[[ Task data, beginning ]]

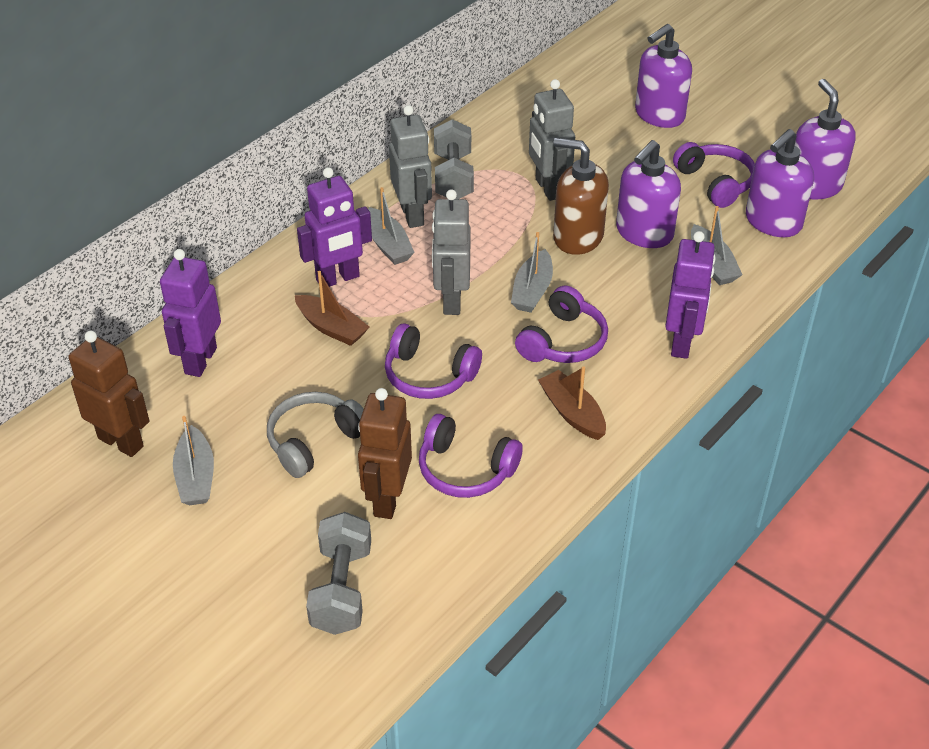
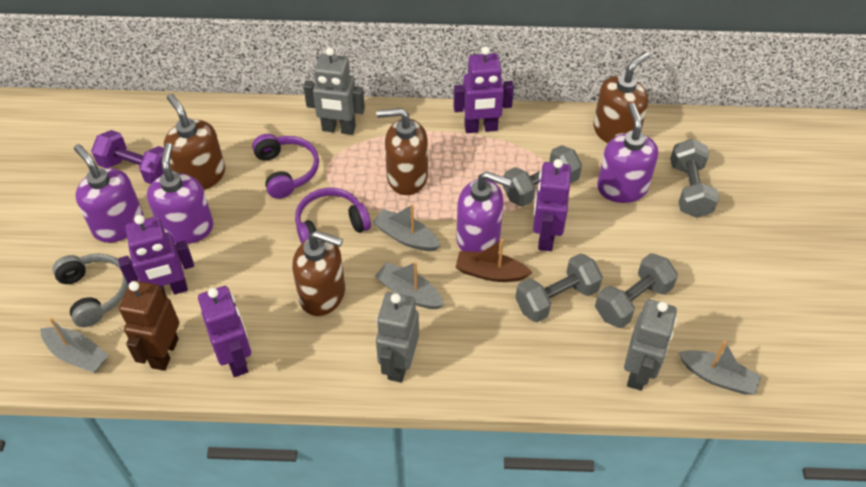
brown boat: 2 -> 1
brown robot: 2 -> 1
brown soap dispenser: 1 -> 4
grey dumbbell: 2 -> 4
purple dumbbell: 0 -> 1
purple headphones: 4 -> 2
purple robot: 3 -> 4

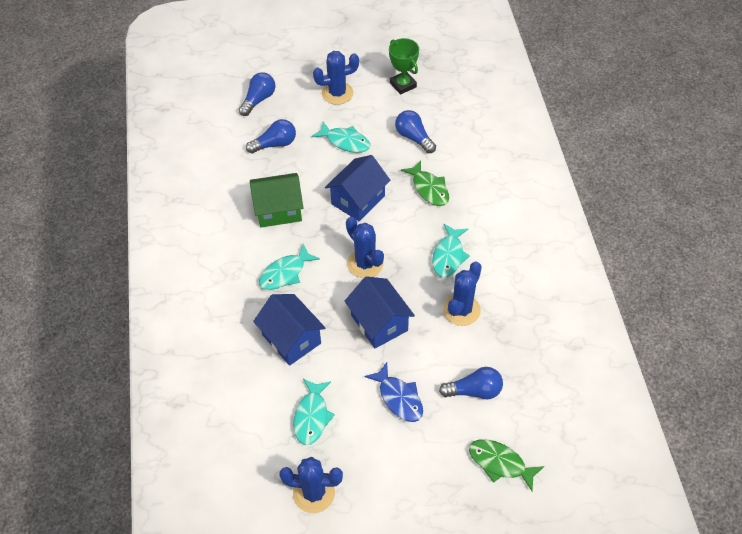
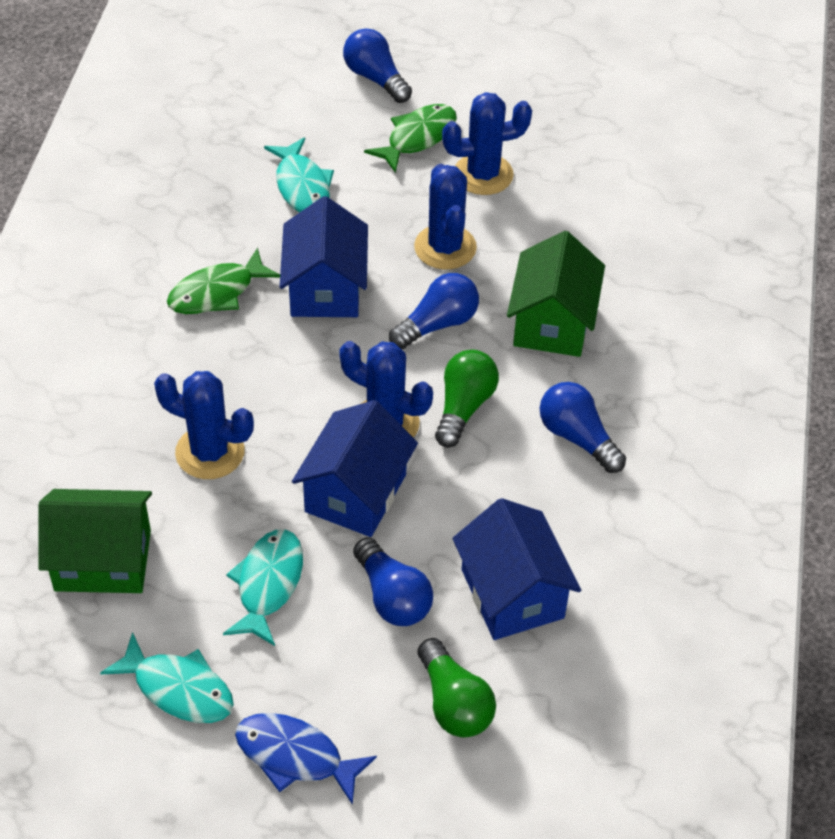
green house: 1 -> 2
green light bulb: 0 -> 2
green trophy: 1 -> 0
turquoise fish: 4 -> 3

[[ Task data, end ]]

* Your instructions *
Starting at the line that contains "purple dumbbell: 0 -> 1", reproduce every line through the last one in the records exactly, and omit all pictures.

* Output of the task *
purple dumbbell: 0 -> 1
purple headphones: 4 -> 2
purple robot: 3 -> 4

green house: 1 -> 2
green light bulb: 0 -> 2
green trophy: 1 -> 0
turquoise fish: 4 -> 3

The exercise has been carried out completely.